# [Request]
Go through the entries below. Copy out every line that contains "building".

Given information Block Start

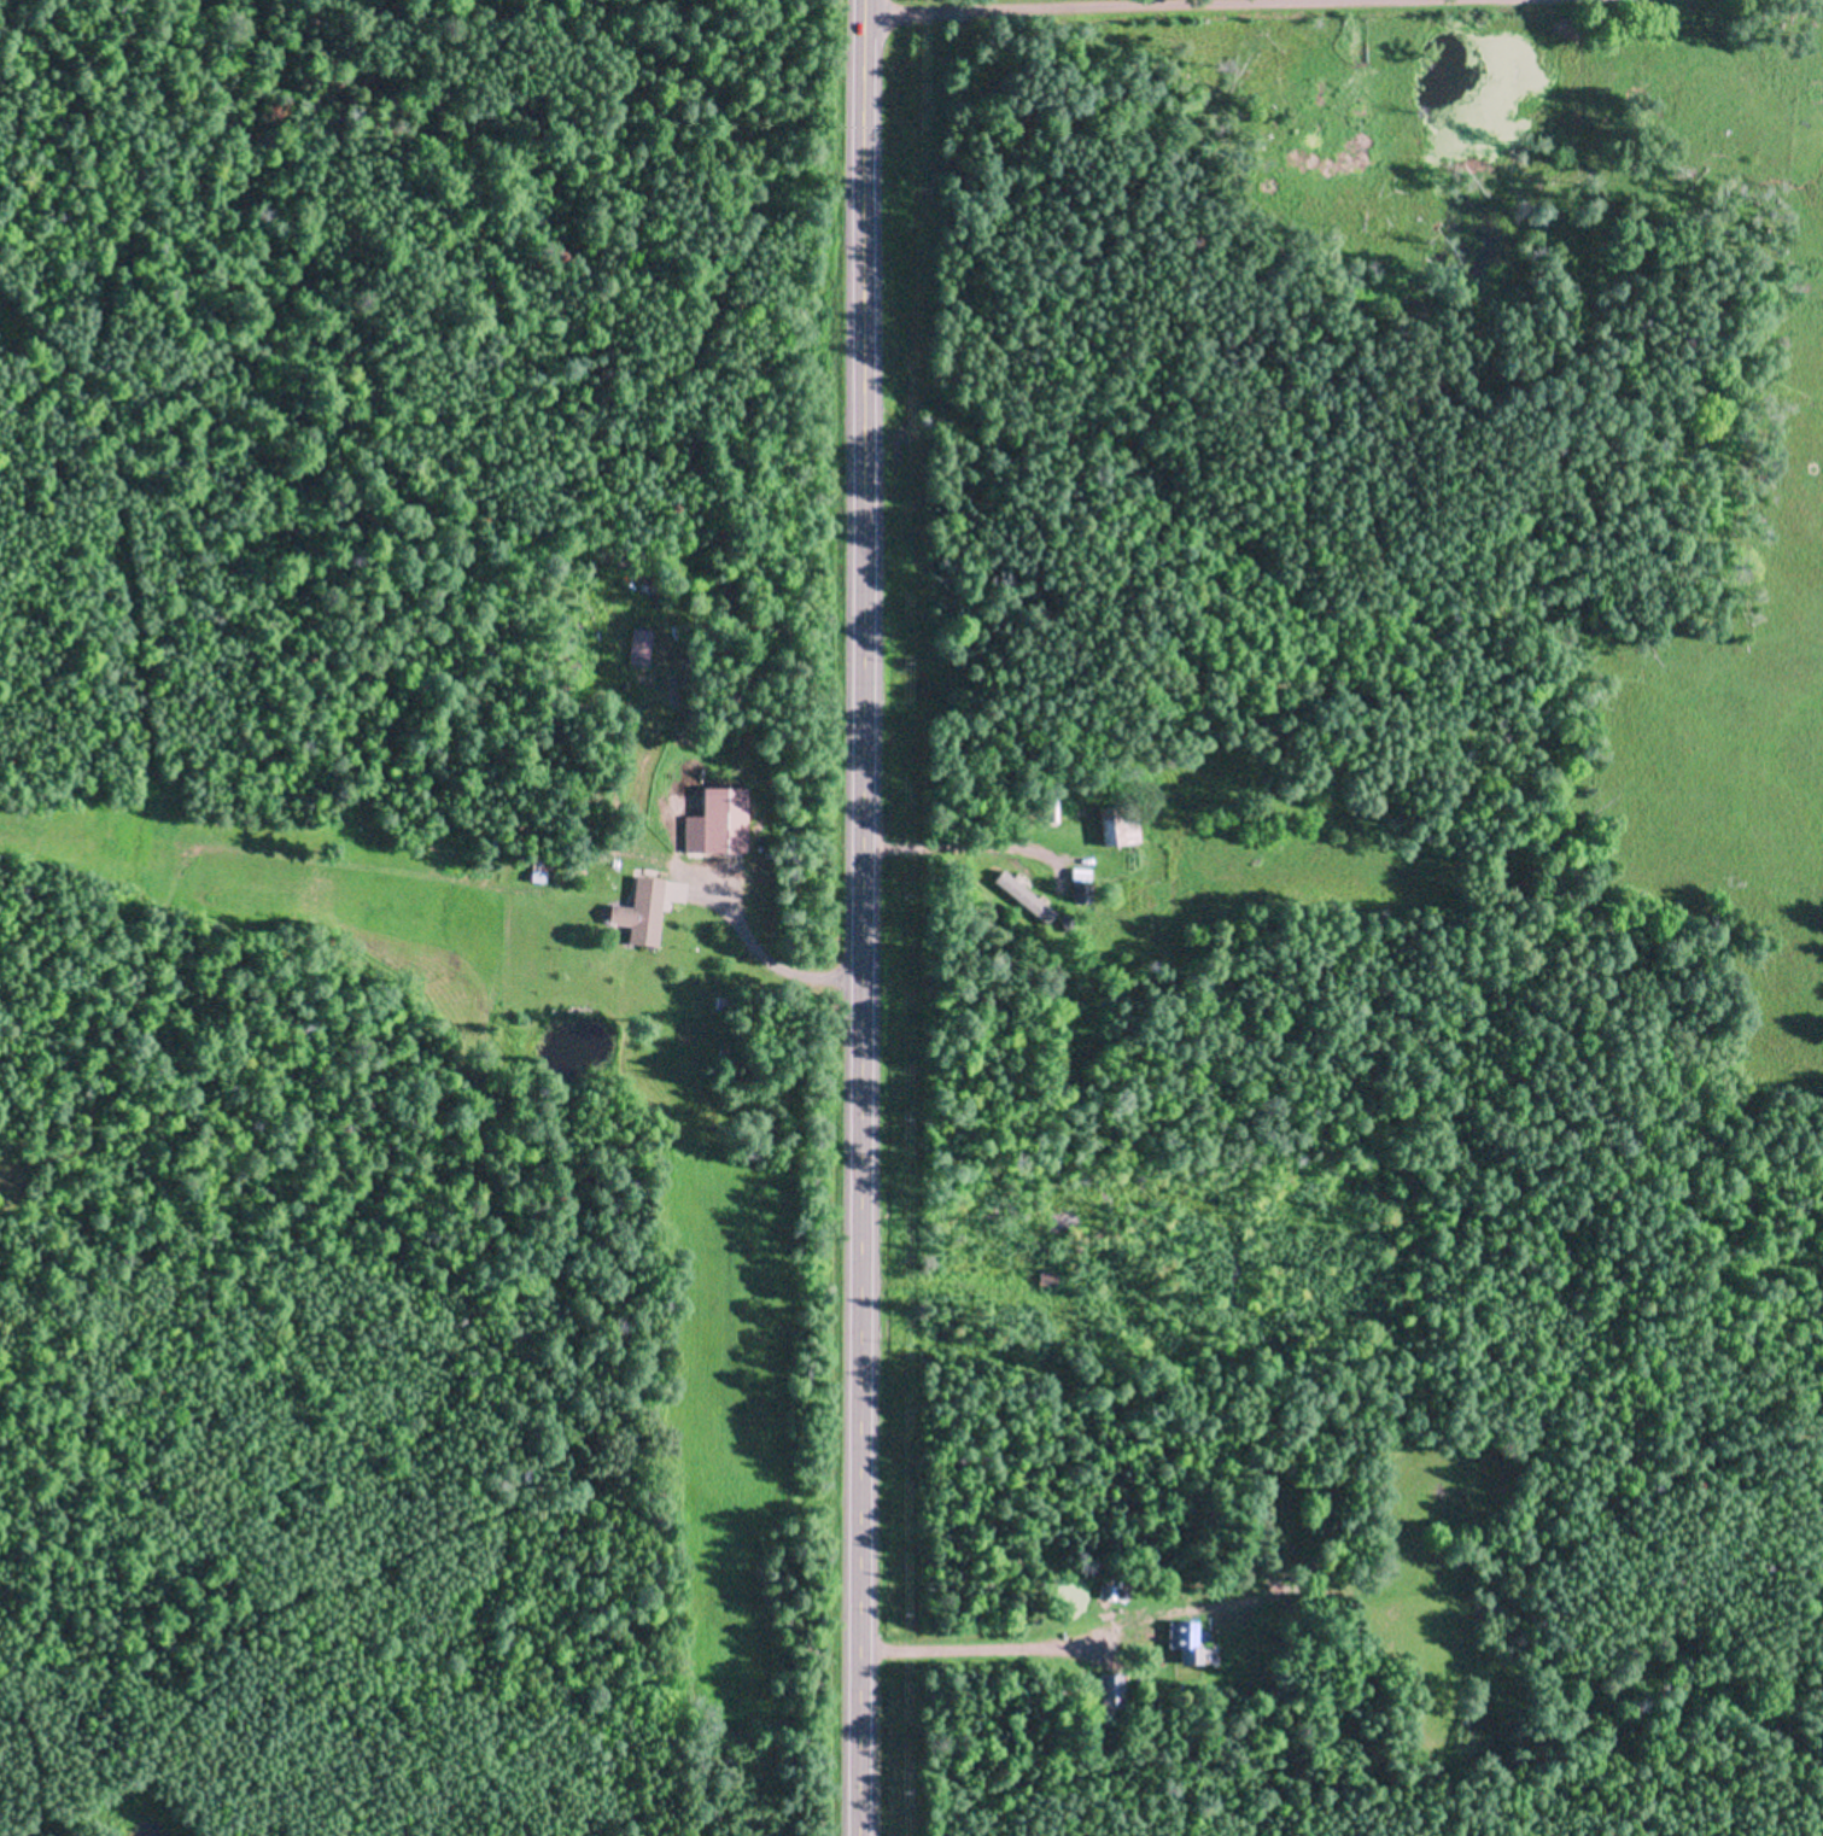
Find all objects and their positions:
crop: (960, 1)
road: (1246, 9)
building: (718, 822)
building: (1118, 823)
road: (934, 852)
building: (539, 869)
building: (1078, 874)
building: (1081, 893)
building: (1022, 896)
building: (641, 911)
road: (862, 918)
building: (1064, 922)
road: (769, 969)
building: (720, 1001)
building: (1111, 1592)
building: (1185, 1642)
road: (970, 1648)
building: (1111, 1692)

Given information Block End

# [Solved problem]
building: (718, 822)
building: (1118, 823)
building: (539, 869)
building: (1078, 874)
building: (1081, 893)
building: (1022, 896)
building: (641, 911)
building: (1064, 922)
building: (720, 1001)
building: (1111, 1592)
building: (1185, 1642)
building: (1111, 1692)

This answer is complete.